**** Task input

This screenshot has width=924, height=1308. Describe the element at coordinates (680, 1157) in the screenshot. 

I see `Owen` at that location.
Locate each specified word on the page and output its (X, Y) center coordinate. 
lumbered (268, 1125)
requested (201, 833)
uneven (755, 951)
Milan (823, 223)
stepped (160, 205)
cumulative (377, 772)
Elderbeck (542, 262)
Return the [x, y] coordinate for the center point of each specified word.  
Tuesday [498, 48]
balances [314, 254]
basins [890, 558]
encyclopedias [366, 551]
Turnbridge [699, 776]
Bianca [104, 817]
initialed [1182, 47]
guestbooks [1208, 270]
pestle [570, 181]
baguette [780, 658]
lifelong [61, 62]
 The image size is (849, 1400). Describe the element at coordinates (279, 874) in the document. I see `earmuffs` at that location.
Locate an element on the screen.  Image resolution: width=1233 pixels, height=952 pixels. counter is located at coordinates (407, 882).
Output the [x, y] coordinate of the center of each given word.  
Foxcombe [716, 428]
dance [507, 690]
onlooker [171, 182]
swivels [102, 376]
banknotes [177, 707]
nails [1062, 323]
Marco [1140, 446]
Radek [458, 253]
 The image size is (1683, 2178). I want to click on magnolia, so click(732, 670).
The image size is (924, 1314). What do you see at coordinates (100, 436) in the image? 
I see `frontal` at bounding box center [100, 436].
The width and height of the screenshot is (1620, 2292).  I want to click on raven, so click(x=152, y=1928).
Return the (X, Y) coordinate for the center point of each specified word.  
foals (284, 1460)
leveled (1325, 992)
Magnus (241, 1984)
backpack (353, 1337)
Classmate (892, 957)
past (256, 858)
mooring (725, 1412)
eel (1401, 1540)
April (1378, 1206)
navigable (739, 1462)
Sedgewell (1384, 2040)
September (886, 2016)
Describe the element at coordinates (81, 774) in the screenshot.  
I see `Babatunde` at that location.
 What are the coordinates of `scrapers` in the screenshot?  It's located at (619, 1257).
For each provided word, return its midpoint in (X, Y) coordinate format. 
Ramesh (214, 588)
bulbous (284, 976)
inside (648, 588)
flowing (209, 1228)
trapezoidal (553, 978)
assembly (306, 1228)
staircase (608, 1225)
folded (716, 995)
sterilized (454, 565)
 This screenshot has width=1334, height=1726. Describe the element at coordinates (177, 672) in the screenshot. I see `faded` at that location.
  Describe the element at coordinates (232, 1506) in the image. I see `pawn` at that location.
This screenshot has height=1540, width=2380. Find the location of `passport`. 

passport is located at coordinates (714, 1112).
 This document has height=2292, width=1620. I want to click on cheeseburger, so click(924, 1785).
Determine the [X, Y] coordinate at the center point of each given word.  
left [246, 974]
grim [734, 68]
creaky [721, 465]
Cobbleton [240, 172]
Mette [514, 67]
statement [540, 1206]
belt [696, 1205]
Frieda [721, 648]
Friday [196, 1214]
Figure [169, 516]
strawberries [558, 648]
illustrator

********

▸ **Task prompt**: Copy every one of the records above word for word, adding nothing and leaving nothing out.

▸ **Response to the exercise**:
This screenshot has width=924, height=1308. Describe the element at coordinates (680, 1157) in the screenshot. 

I see `Owen` at that location.
Locate each specified word on the page and output its (X, Y) center coordinate. 
lumbered (268, 1125)
requested (201, 833)
uneven (755, 951)
Milan (823, 223)
stepped (160, 205)
cumulative (377, 772)
Elderbeck (542, 262)
Return the [x, y] coordinate for the center point of each specified word.  
Tuesday [498, 48]
balances [314, 254]
basins [890, 558]
encyclopedias [366, 551]
Turnbridge [699, 776]
Bianca [104, 817]
initialed [1182, 47]
guestbooks [1208, 270]
pestle [570, 181]
baguette [780, 658]
lifelong [61, 62]
 The image size is (849, 1400). Describe the element at coordinates (279, 874) in the document. I see `earmuffs` at that location.
Locate an element on the screen.  Image resolution: width=1233 pixels, height=952 pixels. counter is located at coordinates (407, 882).
Output the [x, y] coordinate of the center of each given word.  
Foxcombe [716, 428]
dance [507, 690]
onlooker [171, 182]
swivels [102, 376]
banknotes [177, 707]
nails [1062, 323]
Marco [1140, 446]
Radek [458, 253]
 The image size is (1683, 2178). I want to click on magnolia, so click(732, 670).
The image size is (924, 1314). What do you see at coordinates (100, 436) in the image? 
I see `frontal` at bounding box center [100, 436].
The width and height of the screenshot is (1620, 2292).  I want to click on raven, so click(x=152, y=1928).
Return the (X, Y) coordinate for the center point of each specified word.  
foals (284, 1460)
leveled (1325, 992)
Magnus (241, 1984)
backpack (353, 1337)
Classmate (892, 957)
past (256, 858)
mooring (725, 1412)
eel (1401, 1540)
April (1378, 1206)
navigable (739, 1462)
Sedgewell (1384, 2040)
September (886, 2016)
Describe the element at coordinates (81, 774) in the screenshot.  
I see `Babatunde` at that location.
 What are the coordinates of `scrapers` in the screenshot?  It's located at (619, 1257).
For each provided word, return its midpoint in (X, Y) coordinate format. 
Ramesh (214, 588)
bulbous (284, 976)
inside (648, 588)
flowing (209, 1228)
trapezoidal (553, 978)
assembly (306, 1228)
staircase (608, 1225)
folded (716, 995)
sterilized (454, 565)
 This screenshot has width=1334, height=1726. Describe the element at coordinates (177, 672) in the screenshot. I see `faded` at that location.
  Describe the element at coordinates (232, 1506) in the image. I see `pawn` at that location.
This screenshot has height=1540, width=2380. Find the location of `passport`. 

passport is located at coordinates (714, 1112).
 This document has height=2292, width=1620. I want to click on cheeseburger, so click(924, 1785).
Determine the [X, Y] coordinate at the center point of each given word.  
left [246, 974]
grim [734, 68]
creaky [721, 465]
Cobbleton [240, 172]
Mette [514, 67]
statement [540, 1206]
belt [696, 1205]
Frieda [721, 648]
Friday [196, 1214]
Figure [169, 516]
strawberries [558, 648]
illustrator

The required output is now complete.